# [WHAT THE TASK REQUIRES]
Leaving nothing out, set down all the data exactly.

(Coordinate output tasks)
++++++

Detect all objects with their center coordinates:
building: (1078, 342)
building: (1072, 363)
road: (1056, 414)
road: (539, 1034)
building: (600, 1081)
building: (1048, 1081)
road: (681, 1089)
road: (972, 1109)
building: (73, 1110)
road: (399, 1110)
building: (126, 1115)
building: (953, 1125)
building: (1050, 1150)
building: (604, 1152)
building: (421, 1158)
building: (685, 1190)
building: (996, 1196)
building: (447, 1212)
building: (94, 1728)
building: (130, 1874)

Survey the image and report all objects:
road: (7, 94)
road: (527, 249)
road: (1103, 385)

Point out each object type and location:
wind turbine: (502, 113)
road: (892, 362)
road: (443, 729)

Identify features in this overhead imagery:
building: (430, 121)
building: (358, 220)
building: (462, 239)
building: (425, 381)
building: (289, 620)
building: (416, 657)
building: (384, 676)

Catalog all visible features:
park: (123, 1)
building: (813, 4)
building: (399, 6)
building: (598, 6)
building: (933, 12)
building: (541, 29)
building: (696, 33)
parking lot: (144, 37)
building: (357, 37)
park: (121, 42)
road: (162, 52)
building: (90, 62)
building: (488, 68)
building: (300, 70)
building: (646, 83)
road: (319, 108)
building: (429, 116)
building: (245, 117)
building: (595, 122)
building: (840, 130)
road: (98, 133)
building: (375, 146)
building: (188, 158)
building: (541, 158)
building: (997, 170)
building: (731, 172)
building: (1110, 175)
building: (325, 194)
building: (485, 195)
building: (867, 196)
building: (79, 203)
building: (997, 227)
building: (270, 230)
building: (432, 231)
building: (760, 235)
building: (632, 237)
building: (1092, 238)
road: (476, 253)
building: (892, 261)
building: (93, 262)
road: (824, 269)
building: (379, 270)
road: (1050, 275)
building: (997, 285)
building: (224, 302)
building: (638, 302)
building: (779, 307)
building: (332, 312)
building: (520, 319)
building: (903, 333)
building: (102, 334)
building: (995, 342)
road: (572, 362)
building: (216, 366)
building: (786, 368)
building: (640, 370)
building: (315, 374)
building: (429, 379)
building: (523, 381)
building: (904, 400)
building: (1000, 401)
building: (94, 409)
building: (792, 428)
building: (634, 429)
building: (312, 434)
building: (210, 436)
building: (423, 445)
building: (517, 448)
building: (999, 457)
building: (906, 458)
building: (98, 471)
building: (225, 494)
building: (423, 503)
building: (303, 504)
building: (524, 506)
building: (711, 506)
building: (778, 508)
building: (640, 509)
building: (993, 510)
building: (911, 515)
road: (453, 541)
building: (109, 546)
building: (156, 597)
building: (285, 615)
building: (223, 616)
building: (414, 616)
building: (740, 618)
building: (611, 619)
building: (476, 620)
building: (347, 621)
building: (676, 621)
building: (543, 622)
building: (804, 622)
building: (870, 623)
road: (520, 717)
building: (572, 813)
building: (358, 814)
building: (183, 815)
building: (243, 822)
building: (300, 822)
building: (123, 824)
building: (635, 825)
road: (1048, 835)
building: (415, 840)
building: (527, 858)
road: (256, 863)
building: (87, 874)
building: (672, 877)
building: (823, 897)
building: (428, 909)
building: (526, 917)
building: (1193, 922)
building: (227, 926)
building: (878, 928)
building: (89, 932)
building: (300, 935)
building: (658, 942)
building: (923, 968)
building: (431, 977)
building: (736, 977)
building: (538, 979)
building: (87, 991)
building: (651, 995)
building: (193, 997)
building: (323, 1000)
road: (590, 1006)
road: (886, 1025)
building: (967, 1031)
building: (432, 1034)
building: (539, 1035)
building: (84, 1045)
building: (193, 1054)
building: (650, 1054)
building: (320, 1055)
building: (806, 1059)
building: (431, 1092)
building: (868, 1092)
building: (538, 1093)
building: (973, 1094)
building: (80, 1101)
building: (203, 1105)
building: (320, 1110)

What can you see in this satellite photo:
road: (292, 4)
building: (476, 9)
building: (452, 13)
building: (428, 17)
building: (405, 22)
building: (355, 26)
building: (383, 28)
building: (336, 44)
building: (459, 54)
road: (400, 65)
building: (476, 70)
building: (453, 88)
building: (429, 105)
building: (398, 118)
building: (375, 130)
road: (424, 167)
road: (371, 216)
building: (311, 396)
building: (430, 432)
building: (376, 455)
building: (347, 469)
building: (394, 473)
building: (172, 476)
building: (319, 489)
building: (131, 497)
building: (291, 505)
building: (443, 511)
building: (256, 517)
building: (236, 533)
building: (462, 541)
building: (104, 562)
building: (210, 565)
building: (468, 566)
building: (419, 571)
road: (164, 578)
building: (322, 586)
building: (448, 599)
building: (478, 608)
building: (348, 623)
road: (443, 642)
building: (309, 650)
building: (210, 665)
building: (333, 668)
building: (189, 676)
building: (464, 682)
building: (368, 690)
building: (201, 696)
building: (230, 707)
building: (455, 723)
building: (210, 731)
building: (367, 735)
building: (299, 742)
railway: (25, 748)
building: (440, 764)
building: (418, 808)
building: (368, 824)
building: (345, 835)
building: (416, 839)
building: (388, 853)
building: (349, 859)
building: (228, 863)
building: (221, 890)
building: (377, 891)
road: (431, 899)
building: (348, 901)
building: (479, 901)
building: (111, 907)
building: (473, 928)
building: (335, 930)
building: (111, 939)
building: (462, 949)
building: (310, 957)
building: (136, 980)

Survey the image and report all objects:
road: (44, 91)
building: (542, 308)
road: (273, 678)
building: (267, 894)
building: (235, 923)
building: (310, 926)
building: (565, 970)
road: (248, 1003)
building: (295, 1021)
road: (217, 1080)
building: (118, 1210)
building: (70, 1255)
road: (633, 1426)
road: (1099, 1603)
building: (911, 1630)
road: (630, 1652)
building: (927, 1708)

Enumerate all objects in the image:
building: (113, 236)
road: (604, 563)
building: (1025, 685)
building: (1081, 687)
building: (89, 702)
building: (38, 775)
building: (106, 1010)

++++++

# [ANSWER BOX]
Detect all objects with their center coordinates:
building: (1078, 342)
building: (1072, 363)
road: (1056, 414)
road: (539, 1034)
building: (600, 1081)
building: (1048, 1081)
road: (681, 1089)
road: (972, 1109)
building: (73, 1110)
road: (399, 1110)
building: (126, 1115)
building: (953, 1125)
building: (1050, 1150)
building: (604, 1152)
building: (421, 1158)
building: (685, 1190)
building: (996, 1196)
building: (447, 1212)
building: (94, 1728)
building: (130, 1874)

Survey the image and report all objects:
road: (7, 94)
road: (527, 249)
road: (1103, 385)

Point out each object type and location:
wind turbine: (502, 113)
road: (892, 362)
road: (443, 729)

Identify features in this overhead imagery:
building: (430, 121)
building: (358, 220)
building: (462, 239)
building: (425, 381)
building: (289, 620)
building: (416, 657)
building: (384, 676)

Catalog all visible features:
park: (123, 1)
building: (813, 4)
building: (399, 6)
building: (598, 6)
building: (933, 12)
building: (541, 29)
building: (696, 33)
parking lot: (144, 37)
building: (357, 37)
park: (121, 42)
road: (162, 52)
building: (90, 62)
building: (488, 68)
building: (300, 70)
building: (646, 83)
road: (319, 108)
building: (429, 116)
building: (245, 117)
building: (595, 122)
building: (840, 130)
road: (98, 133)
building: (375, 146)
building: (188, 158)
building: (541, 158)
building: (997, 170)
building: (731, 172)
building: (1110, 175)
building: (325, 194)
building: (485, 195)
building: (867, 196)
building: (79, 203)
building: (997, 227)
building: (270, 230)
building: (432, 231)
building: (760, 235)
building: (632, 237)
building: (1092, 238)
road: (476, 253)
building: (892, 261)
building: (93, 262)
road: (824, 269)
building: (379, 270)
road: (1050, 275)
building: (997, 285)
building: (224, 302)
building: (638, 302)
building: (779, 307)
building: (332, 312)
building: (520, 319)
building: (903, 333)
building: (102, 334)
building: (995, 342)
road: (572, 362)
building: (216, 366)
building: (786, 368)
building: (640, 370)
building: (315, 374)
building: (429, 379)
building: (523, 381)
building: (904, 400)
building: (1000, 401)
building: (94, 409)
building: (792, 428)
building: (634, 429)
building: (312, 434)
building: (210, 436)
building: (423, 445)
building: (517, 448)
building: (999, 457)
building: (906, 458)
building: (98, 471)
building: (225, 494)
building: (423, 503)
building: (303, 504)
building: (524, 506)
building: (711, 506)
building: (778, 508)
building: (640, 509)
building: (993, 510)
building: (911, 515)
road: (453, 541)
building: (109, 546)
building: (156, 597)
building: (285, 615)
building: (223, 616)
building: (414, 616)
building: (740, 618)
building: (611, 619)
building: (476, 620)
building: (347, 621)
building: (676, 621)
building: (543, 622)
building: (804, 622)
building: (870, 623)
road: (520, 717)
building: (572, 813)
building: (358, 814)
building: (183, 815)
building: (243, 822)
building: (300, 822)
building: (123, 824)
building: (635, 825)
road: (1048, 835)
building: (415, 840)
building: (527, 858)
road: (256, 863)
building: (87, 874)
building: (672, 877)
building: (823, 897)
building: (428, 909)
building: (526, 917)
building: (1193, 922)
building: (227, 926)
building: (878, 928)
building: (89, 932)
building: (300, 935)
building: (658, 942)
building: (923, 968)
building: (431, 977)
building: (736, 977)
building: (538, 979)
building: (87, 991)
building: (651, 995)
building: (193, 997)
building: (323, 1000)
road: (590, 1006)
road: (886, 1025)
building: (967, 1031)
building: (432, 1034)
building: (539, 1035)
building: (84, 1045)
building: (193, 1054)
building: (650, 1054)
building: (320, 1055)
building: (806, 1059)
building: (431, 1092)
building: (868, 1092)
building: (538, 1093)
building: (973, 1094)
building: (80, 1101)
building: (203, 1105)
building: (320, 1110)

What can you see in this satellite photo:
road: (292, 4)
building: (476, 9)
building: (452, 13)
building: (428, 17)
building: (405, 22)
building: (355, 26)
building: (383, 28)
building: (336, 44)
building: (459, 54)
road: (400, 65)
building: (476, 70)
building: (453, 88)
building: (429, 105)
building: (398, 118)
building: (375, 130)
road: (424, 167)
road: (371, 216)
building: (311, 396)
building: (430, 432)
building: (376, 455)
building: (347, 469)
building: (394, 473)
building: (172, 476)
building: (319, 489)
building: (131, 497)
building: (291, 505)
building: (443, 511)
building: (256, 517)
building: (236, 533)
building: (462, 541)
building: (104, 562)
building: (210, 565)
building: (468, 566)
building: (419, 571)
road: (164, 578)
building: (322, 586)
building: (448, 599)
building: (478, 608)
building: (348, 623)
road: (443, 642)
building: (309, 650)
building: (210, 665)
building: (333, 668)
building: (189, 676)
building: (464, 682)
building: (368, 690)
building: (201, 696)
building: (230, 707)
building: (455, 723)
building: (210, 731)
building: (367, 735)
building: (299, 742)
railway: (25, 748)
building: (440, 764)
building: (418, 808)
building: (368, 824)
building: (345, 835)
building: (416, 839)
building: (388, 853)
building: (349, 859)
building: (228, 863)
building: (221, 890)
building: (377, 891)
road: (431, 899)
building: (348, 901)
building: (479, 901)
building: (111, 907)
building: (473, 928)
building: (335, 930)
building: (111, 939)
building: (462, 949)
building: (310, 957)
building: (136, 980)

Survey the image and report all objects:
road: (44, 91)
building: (542, 308)
road: (273, 678)
building: (267, 894)
building: (235, 923)
building: (310, 926)
building: (565, 970)
road: (248, 1003)
building: (295, 1021)
road: (217, 1080)
building: (118, 1210)
building: (70, 1255)
road: (633, 1426)
road: (1099, 1603)
building: (911, 1630)
road: (630, 1652)
building: (927, 1708)

Enumerate all objects in the image:
building: (113, 236)
road: (604, 563)
building: (1025, 685)
building: (1081, 687)
building: (89, 702)
building: (38, 775)
building: (106, 1010)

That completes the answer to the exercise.